━━━━━ EXTRACTED INFORMATION

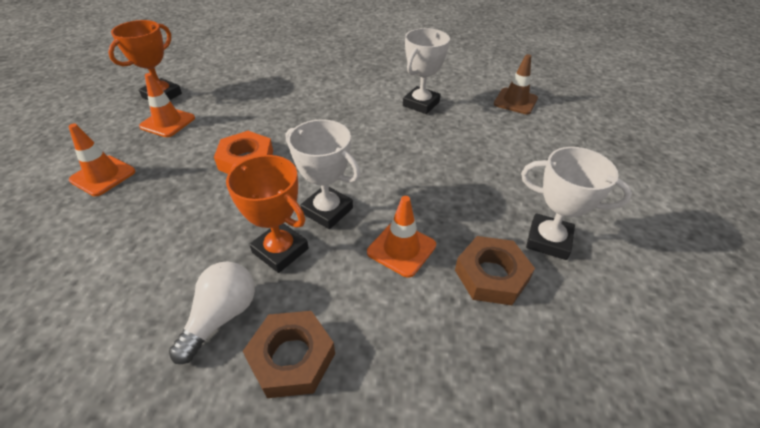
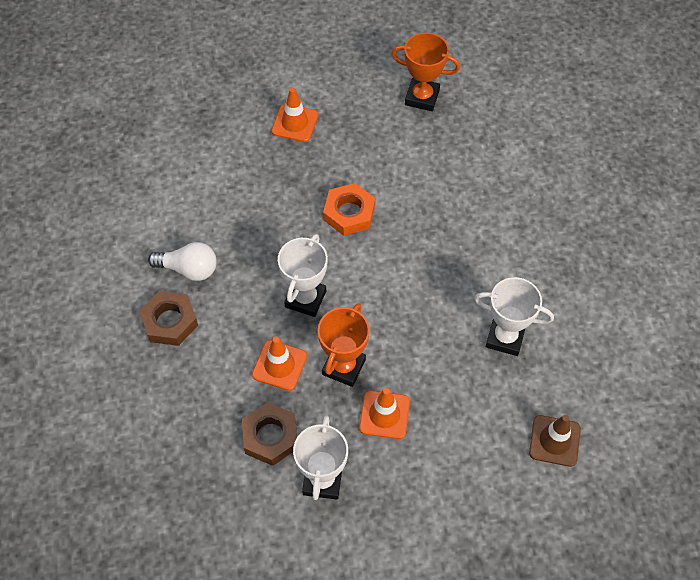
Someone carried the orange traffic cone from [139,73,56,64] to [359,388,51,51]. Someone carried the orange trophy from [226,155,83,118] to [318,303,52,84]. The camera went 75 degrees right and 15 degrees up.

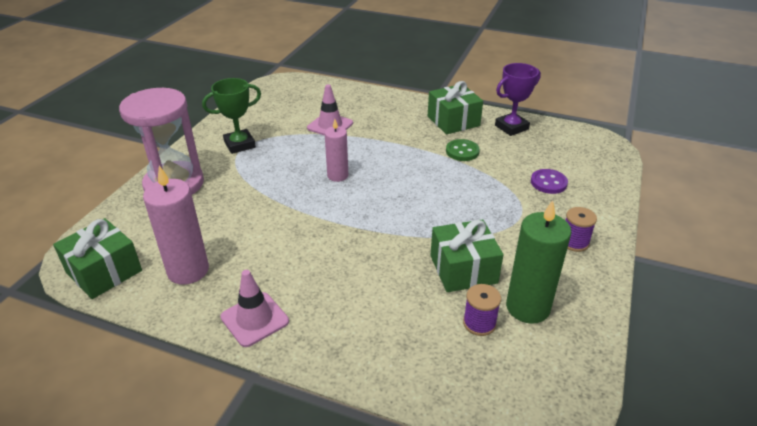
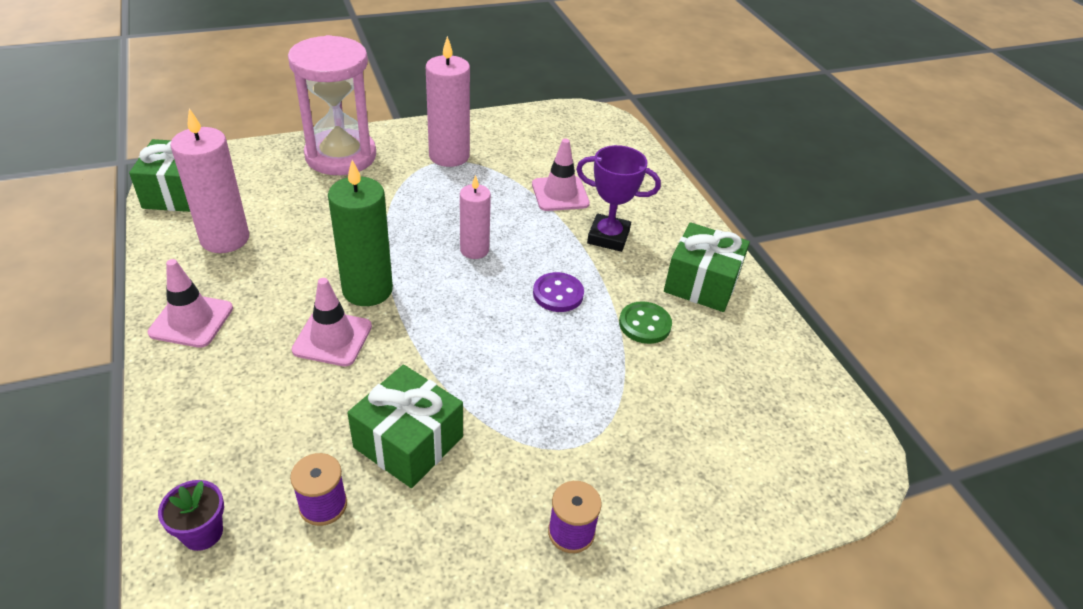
Someone carried the purple trophy from [495,63,46,73] to [576,145,85,107]. Someone swapped the green trophy at [202,78,59,76] for the pink candle at [426,36,44,131]. Someone carried the purple button from [531,169,37,25] to [533,272,51,40]. Someone carried the green candle from [506,200,65,124] to [328,160,65,146]. Someone put down the pink traffic cone at [292,278,80,88]. Someone put down the purple flower pot at [158,480,66,71]. The camera went 45 degrees right and 5 degrees up.

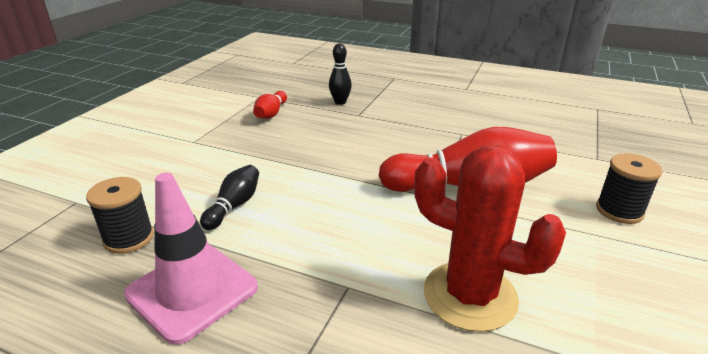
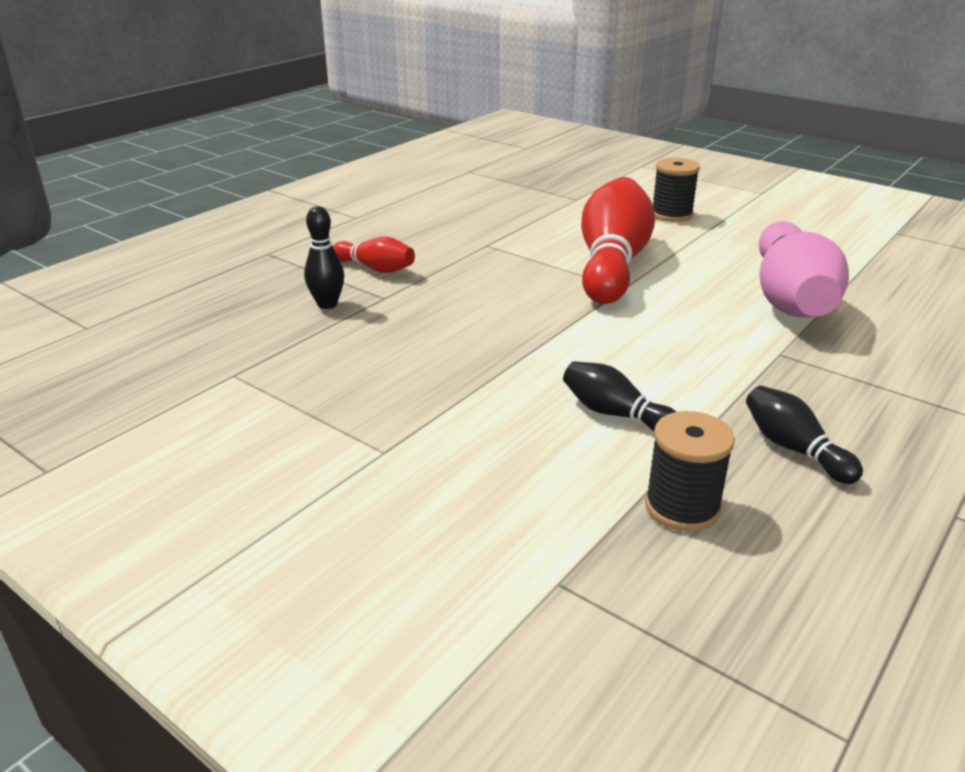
Someone carried the red bowling pin from [253,91,34,28] to [333,236,82,37]. Someone swapped the red cactus at [414,145,152,187] for the pink bowling pin at [759,221,90,97]. Someone swapped the pink traffic cone at [124,173,134,172] for the black bowling pin at [746,386,117,98]. The camera went 75 degrees left and 0 degrees up.

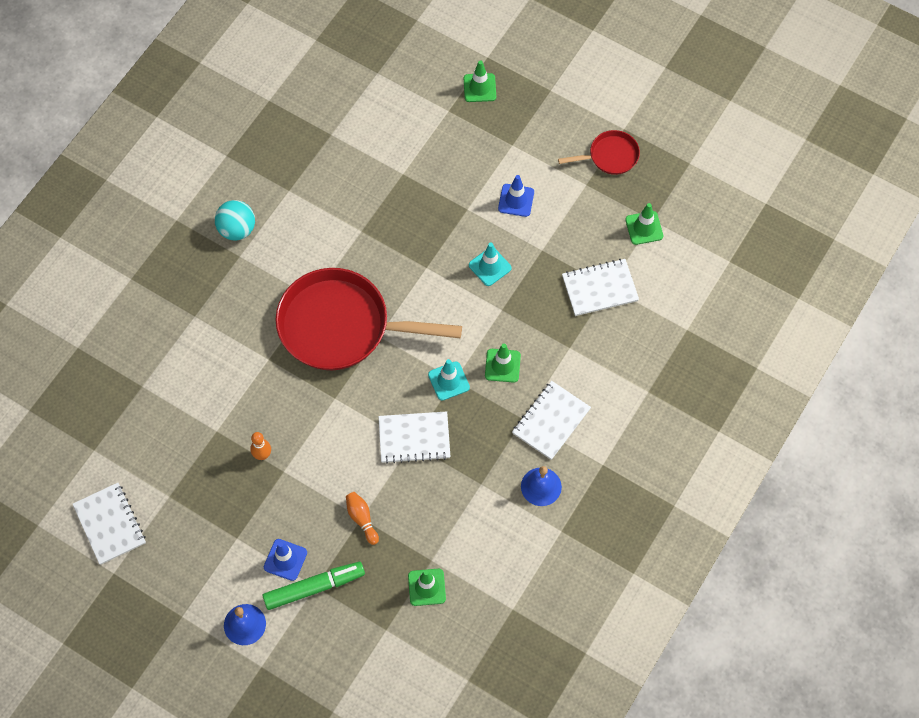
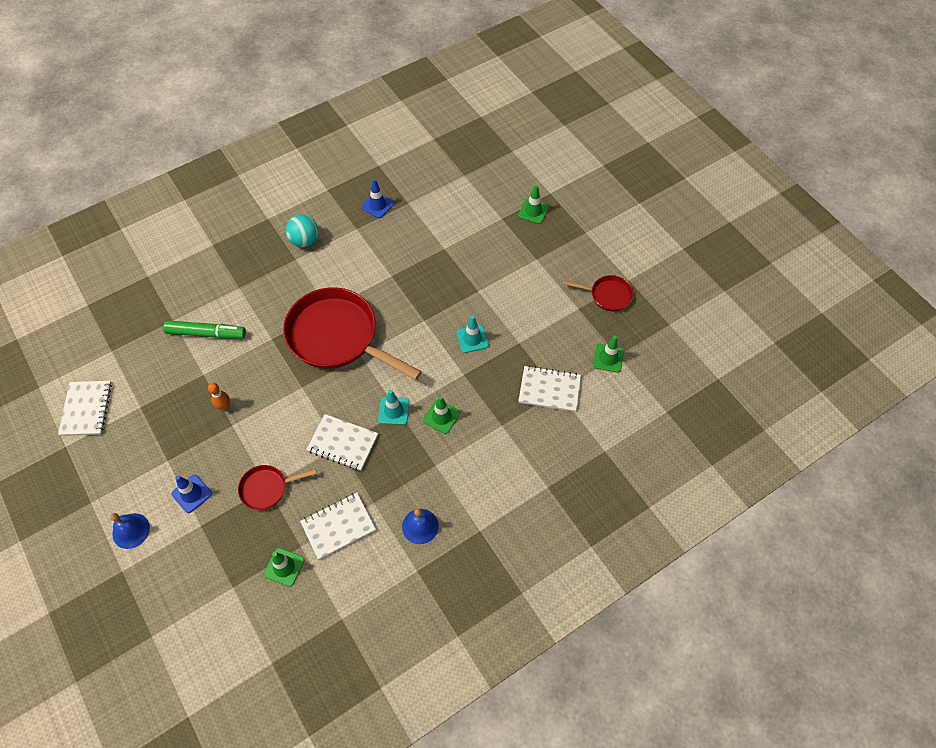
Someone carried the blue traffic cone from [498,175,36,42] to [361,179,33,39]. Someone carried the white notebook from [512,381,79,79] to [300,493,76,67]. Someone swapped the orange bowling pin at [346,492,33,53] for the red pan at [238,465,79,45]. Someone carried the green marker from [262,562,103,48] to [163,320,83,19]. The camera went 25 degrees right and 5 degrees down.

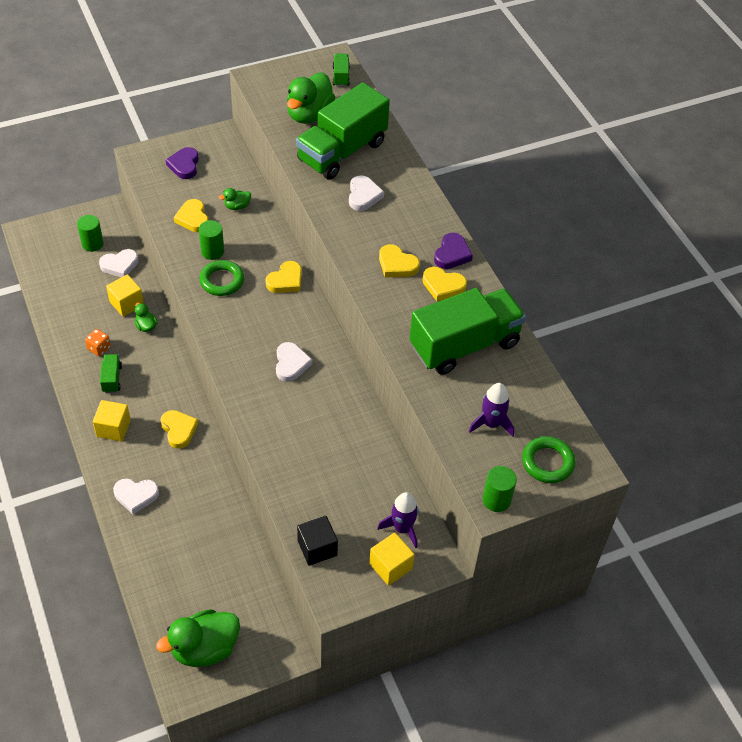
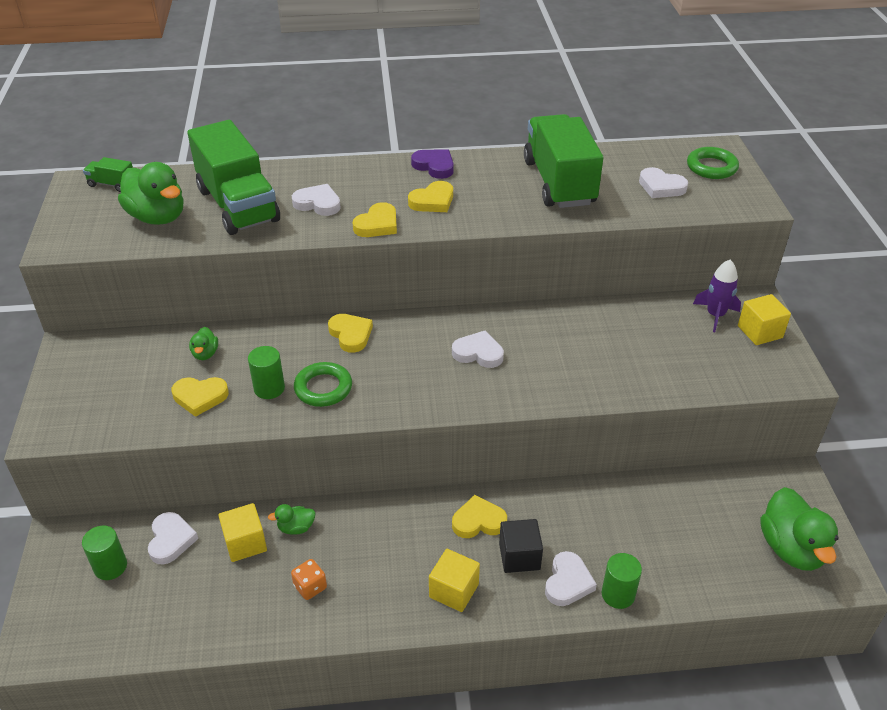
Someone took away the purple heart at [166,147,33,32]. Someone carried the yellow heart from [423,267,44,34] to [353,202,44,35]. Someone took away the green truck at [100,354,22,39]. Someone swapped the purple rocket at [469,383,45,54] for the white heart at [639,167,49,31]. Someone carried the green cylinder from [482,466,35,46] to [602,553,40,56]. Someone carried the black cube from [297,516,41,50] to [499,519,44,54]. The camera went 70 degrees left and 10 degrees down.

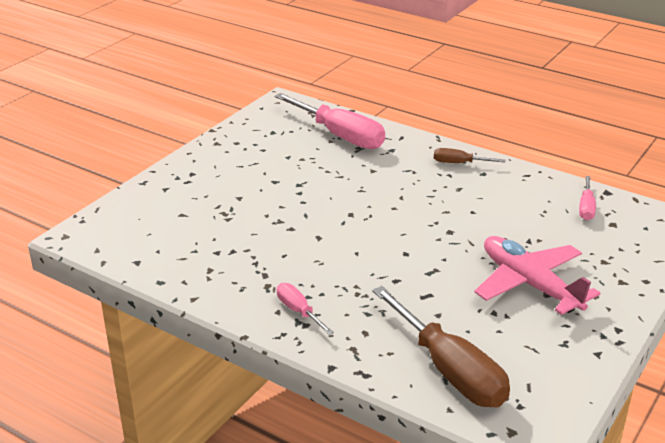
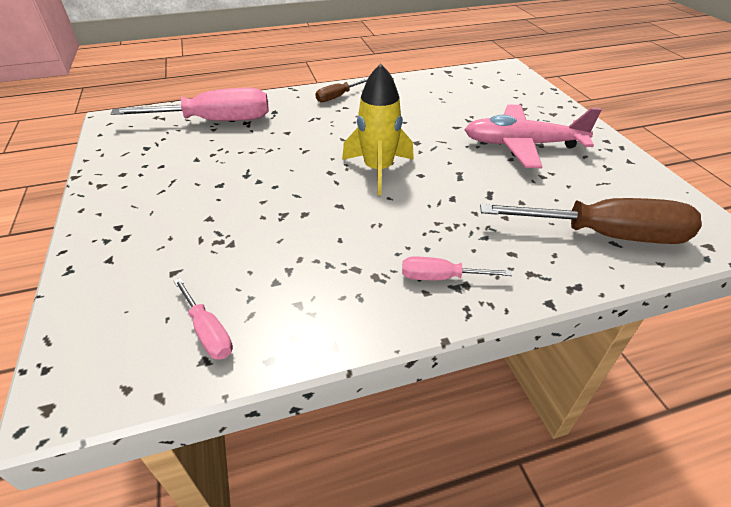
Someone carried the pink screwdriver from [579,176,17,44] to [174,278,59,82]. Someone put down the yellow rocket at [342,64,72,131]. The camera went 50 degrees left and 10 degrees up.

━━━━━━━━━━

▸ **WORK TO BE COMPLETED**:
Every entry above should be given again exactly, with no images included.

▸ **WRITTEN SOLUTION**:
Someone carried the orange traffic cone from [139,73,56,64] to [359,388,51,51]. Someone carried the orange trophy from [226,155,83,118] to [318,303,52,84]. The camera went 75 degrees right and 15 degrees up.

Someone carried the purple trophy from [495,63,46,73] to [576,145,85,107]. Someone swapped the green trophy at [202,78,59,76] for the pink candle at [426,36,44,131]. Someone carried the purple button from [531,169,37,25] to [533,272,51,40]. Someone carried the green candle from [506,200,65,124] to [328,160,65,146]. Someone put down the pink traffic cone at [292,278,80,88]. Someone put down the purple flower pot at [158,480,66,71]. The camera went 45 degrees right and 5 degrees up.

Someone carried the red bowling pin from [253,91,34,28] to [333,236,82,37]. Someone swapped the red cactus at [414,145,152,187] for the pink bowling pin at [759,221,90,97]. Someone swapped the pink traffic cone at [124,173,134,172] for the black bowling pin at [746,386,117,98]. The camera went 75 degrees left and 0 degrees up.

Someone carried the blue traffic cone from [498,175,36,42] to [361,179,33,39]. Someone carried the white notebook from [512,381,79,79] to [300,493,76,67]. Someone swapped the orange bowling pin at [346,492,33,53] for the red pan at [238,465,79,45]. Someone carried the green marker from [262,562,103,48] to [163,320,83,19]. The camera went 25 degrees right and 5 degrees down.

Someone took away the purple heart at [166,147,33,32]. Someone carried the yellow heart from [423,267,44,34] to [353,202,44,35]. Someone took away the green truck at [100,354,22,39]. Someone swapped the purple rocket at [469,383,45,54] for the white heart at [639,167,49,31]. Someone carried the green cylinder from [482,466,35,46] to [602,553,40,56]. Someone carried the black cube from [297,516,41,50] to [499,519,44,54]. The camera went 70 degrees left and 10 degrees down.

Someone carried the pink screwdriver from [579,176,17,44] to [174,278,59,82]. Someone put down the yellow rocket at [342,64,72,131]. The camera went 50 degrees left and 10 degrees up.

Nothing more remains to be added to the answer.